◆ WORK ITEM: Working from the records below, repeat exactly the lines starting at the line that contains "R204: 4.7k (LINE, STG) -> 4.7k (MIC, STG)" and ending at the line that contains "R4: 750 (CTL, PWM) -> 7.5k (CTL, PWM)", inclusive.

(Content revision data)
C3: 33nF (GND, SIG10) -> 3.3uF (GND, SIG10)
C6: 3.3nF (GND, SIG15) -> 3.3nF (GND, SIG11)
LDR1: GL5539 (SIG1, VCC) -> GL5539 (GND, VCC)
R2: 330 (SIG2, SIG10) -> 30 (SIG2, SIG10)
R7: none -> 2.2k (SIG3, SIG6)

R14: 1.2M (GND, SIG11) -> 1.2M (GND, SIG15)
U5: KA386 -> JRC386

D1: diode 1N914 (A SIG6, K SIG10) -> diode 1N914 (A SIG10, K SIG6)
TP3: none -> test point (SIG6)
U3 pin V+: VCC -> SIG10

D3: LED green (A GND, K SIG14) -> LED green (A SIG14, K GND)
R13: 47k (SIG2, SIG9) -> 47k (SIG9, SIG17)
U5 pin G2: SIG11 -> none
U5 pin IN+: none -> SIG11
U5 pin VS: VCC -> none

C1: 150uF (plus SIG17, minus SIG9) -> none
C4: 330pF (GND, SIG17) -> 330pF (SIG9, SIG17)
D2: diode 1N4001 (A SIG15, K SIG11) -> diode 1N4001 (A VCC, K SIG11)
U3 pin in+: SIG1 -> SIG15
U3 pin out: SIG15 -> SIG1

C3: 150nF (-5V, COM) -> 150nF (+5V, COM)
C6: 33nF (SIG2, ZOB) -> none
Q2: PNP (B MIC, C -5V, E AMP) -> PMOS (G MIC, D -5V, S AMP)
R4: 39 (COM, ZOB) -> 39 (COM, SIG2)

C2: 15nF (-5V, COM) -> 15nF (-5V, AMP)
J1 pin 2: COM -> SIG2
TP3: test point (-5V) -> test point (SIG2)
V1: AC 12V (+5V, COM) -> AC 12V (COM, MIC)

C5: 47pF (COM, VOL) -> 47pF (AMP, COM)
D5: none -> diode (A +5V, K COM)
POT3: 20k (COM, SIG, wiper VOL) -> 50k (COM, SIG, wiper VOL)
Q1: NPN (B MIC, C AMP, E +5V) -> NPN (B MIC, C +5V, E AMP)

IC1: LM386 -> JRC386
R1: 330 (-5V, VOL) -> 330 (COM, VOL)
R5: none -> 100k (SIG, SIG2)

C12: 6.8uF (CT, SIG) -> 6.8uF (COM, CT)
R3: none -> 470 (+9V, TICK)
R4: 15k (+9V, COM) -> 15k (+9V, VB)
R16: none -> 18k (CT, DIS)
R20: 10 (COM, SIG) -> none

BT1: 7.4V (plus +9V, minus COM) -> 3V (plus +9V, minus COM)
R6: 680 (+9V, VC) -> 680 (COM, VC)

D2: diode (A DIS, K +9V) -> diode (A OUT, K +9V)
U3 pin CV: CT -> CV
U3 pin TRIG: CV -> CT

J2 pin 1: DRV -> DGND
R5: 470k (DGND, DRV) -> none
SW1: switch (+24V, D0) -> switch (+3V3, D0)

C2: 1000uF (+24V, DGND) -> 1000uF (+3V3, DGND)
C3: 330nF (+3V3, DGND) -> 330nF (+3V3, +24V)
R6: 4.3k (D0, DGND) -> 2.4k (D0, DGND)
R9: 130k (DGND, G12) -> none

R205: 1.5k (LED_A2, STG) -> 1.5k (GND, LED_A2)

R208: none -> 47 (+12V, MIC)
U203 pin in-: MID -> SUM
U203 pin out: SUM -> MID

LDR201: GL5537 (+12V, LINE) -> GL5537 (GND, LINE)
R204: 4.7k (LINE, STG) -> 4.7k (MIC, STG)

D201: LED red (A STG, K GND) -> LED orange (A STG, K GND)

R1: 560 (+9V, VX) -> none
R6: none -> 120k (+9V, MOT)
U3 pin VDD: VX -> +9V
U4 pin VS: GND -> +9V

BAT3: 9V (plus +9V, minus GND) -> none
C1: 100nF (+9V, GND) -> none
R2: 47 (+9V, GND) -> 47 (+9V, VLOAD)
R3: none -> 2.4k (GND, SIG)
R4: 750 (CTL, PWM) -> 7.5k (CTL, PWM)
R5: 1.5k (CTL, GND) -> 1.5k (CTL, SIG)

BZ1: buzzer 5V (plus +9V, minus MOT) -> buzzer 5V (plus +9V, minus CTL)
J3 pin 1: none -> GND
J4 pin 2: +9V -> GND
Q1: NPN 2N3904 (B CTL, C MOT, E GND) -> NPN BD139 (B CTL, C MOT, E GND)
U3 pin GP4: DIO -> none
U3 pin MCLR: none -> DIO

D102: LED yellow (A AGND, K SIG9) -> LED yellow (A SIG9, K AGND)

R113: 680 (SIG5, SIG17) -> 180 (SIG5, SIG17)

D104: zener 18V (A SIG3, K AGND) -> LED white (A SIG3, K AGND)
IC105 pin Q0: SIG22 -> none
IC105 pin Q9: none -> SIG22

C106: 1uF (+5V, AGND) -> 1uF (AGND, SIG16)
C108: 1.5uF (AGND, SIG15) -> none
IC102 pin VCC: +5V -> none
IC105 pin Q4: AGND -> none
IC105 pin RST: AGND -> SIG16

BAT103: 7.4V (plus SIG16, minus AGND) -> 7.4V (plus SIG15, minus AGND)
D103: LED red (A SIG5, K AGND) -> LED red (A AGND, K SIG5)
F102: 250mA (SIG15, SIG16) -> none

◆ SOLUTION TO THIS TASK:
R204: 4.7k (LINE, STG) -> 4.7k (MIC, STG)

D201: LED red (A STG, K GND) -> LED orange (A STG, K GND)

R1: 560 (+9V, VX) -> none
R6: none -> 120k (+9V, MOT)
U3 pin VDD: VX -> +9V
U4 pin VS: GND -> +9V

BAT3: 9V (plus +9V, minus GND) -> none
C1: 100nF (+9V, GND) -> none
R2: 47 (+9V, GND) -> 47 (+9V, VLOAD)
R3: none -> 2.4k (GND, SIG)
R4: 750 (CTL, PWM) -> 7.5k (CTL, PWM)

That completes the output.